Exercise directions:
Copy the data word for word, keeping every line.

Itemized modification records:
= = =

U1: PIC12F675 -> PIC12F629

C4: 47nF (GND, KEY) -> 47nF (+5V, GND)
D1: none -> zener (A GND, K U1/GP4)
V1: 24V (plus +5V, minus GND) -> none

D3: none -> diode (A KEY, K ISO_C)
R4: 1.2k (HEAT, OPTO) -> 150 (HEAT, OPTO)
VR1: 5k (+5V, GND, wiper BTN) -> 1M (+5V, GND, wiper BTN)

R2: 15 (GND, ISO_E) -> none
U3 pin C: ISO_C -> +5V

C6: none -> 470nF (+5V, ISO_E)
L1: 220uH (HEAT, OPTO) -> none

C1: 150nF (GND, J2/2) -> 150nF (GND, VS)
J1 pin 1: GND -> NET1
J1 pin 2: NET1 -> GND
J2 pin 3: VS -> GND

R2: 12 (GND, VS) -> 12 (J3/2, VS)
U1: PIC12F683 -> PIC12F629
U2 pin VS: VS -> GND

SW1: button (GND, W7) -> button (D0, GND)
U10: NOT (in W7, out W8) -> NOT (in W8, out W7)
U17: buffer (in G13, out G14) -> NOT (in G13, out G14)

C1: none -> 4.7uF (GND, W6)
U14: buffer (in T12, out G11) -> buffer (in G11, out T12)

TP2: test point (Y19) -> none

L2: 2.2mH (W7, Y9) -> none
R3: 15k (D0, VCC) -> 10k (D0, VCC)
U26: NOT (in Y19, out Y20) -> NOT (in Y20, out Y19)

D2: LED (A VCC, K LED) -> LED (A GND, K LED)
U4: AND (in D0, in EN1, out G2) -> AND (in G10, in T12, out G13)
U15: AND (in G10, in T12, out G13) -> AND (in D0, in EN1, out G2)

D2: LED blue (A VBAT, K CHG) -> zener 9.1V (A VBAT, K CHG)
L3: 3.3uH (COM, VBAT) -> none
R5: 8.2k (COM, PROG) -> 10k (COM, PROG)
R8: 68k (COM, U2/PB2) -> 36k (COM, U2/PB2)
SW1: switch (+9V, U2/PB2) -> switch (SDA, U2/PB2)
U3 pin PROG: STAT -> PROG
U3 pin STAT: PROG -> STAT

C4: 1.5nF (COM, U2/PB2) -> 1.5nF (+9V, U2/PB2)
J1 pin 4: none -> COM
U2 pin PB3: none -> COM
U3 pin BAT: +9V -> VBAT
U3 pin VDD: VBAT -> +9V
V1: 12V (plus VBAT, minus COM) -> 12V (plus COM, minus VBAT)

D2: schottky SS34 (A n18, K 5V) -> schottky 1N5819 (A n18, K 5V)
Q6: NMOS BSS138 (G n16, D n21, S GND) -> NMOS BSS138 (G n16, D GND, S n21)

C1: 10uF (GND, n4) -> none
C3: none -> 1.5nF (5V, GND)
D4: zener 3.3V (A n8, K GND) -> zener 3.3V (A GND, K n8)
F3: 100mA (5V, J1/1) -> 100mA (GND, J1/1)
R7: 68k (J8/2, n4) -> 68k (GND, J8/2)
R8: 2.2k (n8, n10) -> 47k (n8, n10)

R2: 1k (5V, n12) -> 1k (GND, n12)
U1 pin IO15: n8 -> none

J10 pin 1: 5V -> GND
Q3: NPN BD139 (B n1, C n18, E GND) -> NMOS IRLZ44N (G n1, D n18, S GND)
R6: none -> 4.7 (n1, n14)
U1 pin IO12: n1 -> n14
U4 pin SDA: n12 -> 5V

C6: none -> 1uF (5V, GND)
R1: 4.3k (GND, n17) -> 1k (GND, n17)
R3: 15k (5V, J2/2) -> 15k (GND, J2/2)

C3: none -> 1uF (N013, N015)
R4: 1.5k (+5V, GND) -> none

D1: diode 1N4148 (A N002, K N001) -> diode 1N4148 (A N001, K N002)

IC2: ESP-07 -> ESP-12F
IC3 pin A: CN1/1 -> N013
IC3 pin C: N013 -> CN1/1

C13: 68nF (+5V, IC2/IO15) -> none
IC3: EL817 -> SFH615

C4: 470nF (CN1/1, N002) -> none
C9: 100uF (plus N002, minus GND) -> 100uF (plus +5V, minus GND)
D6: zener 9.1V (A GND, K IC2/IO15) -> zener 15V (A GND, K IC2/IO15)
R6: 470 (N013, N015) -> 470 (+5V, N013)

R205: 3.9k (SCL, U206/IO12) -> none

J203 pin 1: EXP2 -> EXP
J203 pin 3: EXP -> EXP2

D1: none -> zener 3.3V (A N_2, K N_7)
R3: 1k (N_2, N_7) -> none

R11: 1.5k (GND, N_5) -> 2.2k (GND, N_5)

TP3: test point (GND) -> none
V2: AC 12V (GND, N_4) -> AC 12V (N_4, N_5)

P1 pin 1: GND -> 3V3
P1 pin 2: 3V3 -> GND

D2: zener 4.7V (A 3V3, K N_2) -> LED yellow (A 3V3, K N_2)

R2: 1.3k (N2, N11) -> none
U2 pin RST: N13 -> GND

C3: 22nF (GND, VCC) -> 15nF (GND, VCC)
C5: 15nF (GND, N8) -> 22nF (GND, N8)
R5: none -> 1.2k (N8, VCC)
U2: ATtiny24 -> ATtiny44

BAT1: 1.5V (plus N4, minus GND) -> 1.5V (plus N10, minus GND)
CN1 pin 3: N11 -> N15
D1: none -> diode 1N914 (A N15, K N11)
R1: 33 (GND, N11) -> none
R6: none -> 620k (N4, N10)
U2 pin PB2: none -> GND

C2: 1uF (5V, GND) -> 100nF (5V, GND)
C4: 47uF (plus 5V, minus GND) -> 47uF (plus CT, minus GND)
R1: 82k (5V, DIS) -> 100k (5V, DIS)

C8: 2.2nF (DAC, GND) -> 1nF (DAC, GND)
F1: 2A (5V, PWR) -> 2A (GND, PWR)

= = =

Solved exercise:
U1: PIC12F675 -> PIC12F629

C4: 47nF (GND, KEY) -> 47nF (+5V, GND)
D1: none -> zener (A GND, K U1/GP4)
V1: 24V (plus +5V, minus GND) -> none

D3: none -> diode (A KEY, K ISO_C)
R4: 1.2k (HEAT, OPTO) -> 150 (HEAT, OPTO)
VR1: 5k (+5V, GND, wiper BTN) -> 1M (+5V, GND, wiper BTN)

R2: 15 (GND, ISO_E) -> none
U3 pin C: ISO_C -> +5V

C6: none -> 470nF (+5V, ISO_E)
L1: 220uH (HEAT, OPTO) -> none

C1: 150nF (GND, J2/2) -> 150nF (GND, VS)
J1 pin 1: GND -> NET1
J1 pin 2: NET1 -> GND
J2 pin 3: VS -> GND

R2: 12 (GND, VS) -> 12 (J3/2, VS)
U1: PIC12F683 -> PIC12F629
U2 pin VS: VS -> GND

SW1: button (GND, W7) -> button (D0, GND)
U10: NOT (in W7, out W8) -> NOT (in W8, out W7)
U17: buffer (in G13, out G14) -> NOT (in G13, out G14)

C1: none -> 4.7uF (GND, W6)
U14: buffer (in T12, out G11) -> buffer (in G11, out T12)

TP2: test point (Y19) -> none

L2: 2.2mH (W7, Y9) -> none
R3: 15k (D0, VCC) -> 10k (D0, VCC)
U26: NOT (in Y19, out Y20) -> NOT (in Y20, out Y19)

D2: LED (A VCC, K LED) -> LED (A GND, K LED)
U4: AND (in D0, in EN1, out G2) -> AND (in G10, in T12, out G13)
U15: AND (in G10, in T12, out G13) -> AND (in D0, in EN1, out G2)

D2: LED blue (A VBAT, K CHG) -> zener 9.1V (A VBAT, K CHG)
L3: 3.3uH (COM, VBAT) -> none
R5: 8.2k (COM, PROG) -> 10k (COM, PROG)
R8: 68k (COM, U2/PB2) -> 36k (COM, U2/PB2)
SW1: switch (+9V, U2/PB2) -> switch (SDA, U2/PB2)
U3 pin PROG: STAT -> PROG
U3 pin STAT: PROG -> STAT

C4: 1.5nF (COM, U2/PB2) -> 1.5nF (+9V, U2/PB2)
J1 pin 4: none -> COM
U2 pin PB3: none -> COM
U3 pin BAT: +9V -> VBAT
U3 pin VDD: VBAT -> +9V
V1: 12V (plus VBAT, minus COM) -> 12V (plus COM, minus VBAT)

D2: schottky SS34 (A n18, K 5V) -> schottky 1N5819 (A n18, K 5V)
Q6: NMOS BSS138 (G n16, D n21, S GND) -> NMOS BSS138 (G n16, D GND, S n21)

C1: 10uF (GND, n4) -> none
C3: none -> 1.5nF (5V, GND)
D4: zener 3.3V (A n8, K GND) -> zener 3.3V (A GND, K n8)
F3: 100mA (5V, J1/1) -> 100mA (GND, J1/1)
R7: 68k (J8/2, n4) -> 68k (GND, J8/2)
R8: 2.2k (n8, n10) -> 47k (n8, n10)

R2: 1k (5V, n12) -> 1k (GND, n12)
U1 pin IO15: n8 -> none

J10 pin 1: 5V -> GND
Q3: NPN BD139 (B n1, C n18, E GND) -> NMOS IRLZ44N (G n1, D n18, S GND)
R6: none -> 4.7 (n1, n14)
U1 pin IO12: n1 -> n14
U4 pin SDA: n12 -> 5V

C6: none -> 1uF (5V, GND)
R1: 4.3k (GND, n17) -> 1k (GND, n17)
R3: 15k (5V, J2/2) -> 15k (GND, J2/2)

C3: none -> 1uF (N013, N015)
R4: 1.5k (+5V, GND) -> none

D1: diode 1N4148 (A N002, K N001) -> diode 1N4148 (A N001, K N002)

IC2: ESP-07 -> ESP-12F
IC3 pin A: CN1/1 -> N013
IC3 pin C: N013 -> CN1/1

C13: 68nF (+5V, IC2/IO15) -> none
IC3: EL817 -> SFH615

C4: 470nF (CN1/1, N002) -> none
C9: 100uF (plus N002, minus GND) -> 100uF (plus +5V, minus GND)
D6: zener 9.1V (A GND, K IC2/IO15) -> zener 15V (A GND, K IC2/IO15)
R6: 470 (N013, N015) -> 470 (+5V, N013)

R205: 3.9k (SCL, U206/IO12) -> none

J203 pin 1: EXP2 -> EXP
J203 pin 3: EXP -> EXP2

D1: none -> zener 3.3V (A N_2, K N_7)
R3: 1k (N_2, N_7) -> none

R11: 1.5k (GND, N_5) -> 2.2k (GND, N_5)

TP3: test point (GND) -> none
V2: AC 12V (GND, N_4) -> AC 12V (N_4, N_5)

P1 pin 1: GND -> 3V3
P1 pin 2: 3V3 -> GND

D2: zener 4.7V (A 3V3, K N_2) -> LED yellow (A 3V3, K N_2)

R2: 1.3k (N2, N11) -> none
U2 pin RST: N13 -> GND

C3: 22nF (GND, VCC) -> 15nF (GND, VCC)
C5: 15nF (GND, N8) -> 22nF (GND, N8)
R5: none -> 1.2k (N8, VCC)
U2: ATtiny24 -> ATtiny44

BAT1: 1.5V (plus N4, minus GND) -> 1.5V (plus N10, minus GND)
CN1 pin 3: N11 -> N15
D1: none -> diode 1N914 (A N15, K N11)
R1: 33 (GND, N11) -> none
R6: none -> 620k (N4, N10)
U2 pin PB2: none -> GND

C2: 1uF (5V, GND) -> 100nF (5V, GND)
C4: 47uF (plus 5V, minus GND) -> 47uF (plus CT, minus GND)
R1: 82k (5V, DIS) -> 100k (5V, DIS)

C8: 2.2nF (DAC, GND) -> 1nF (DAC, GND)
F1: 2A (5V, PWR) -> 2A (GND, PWR)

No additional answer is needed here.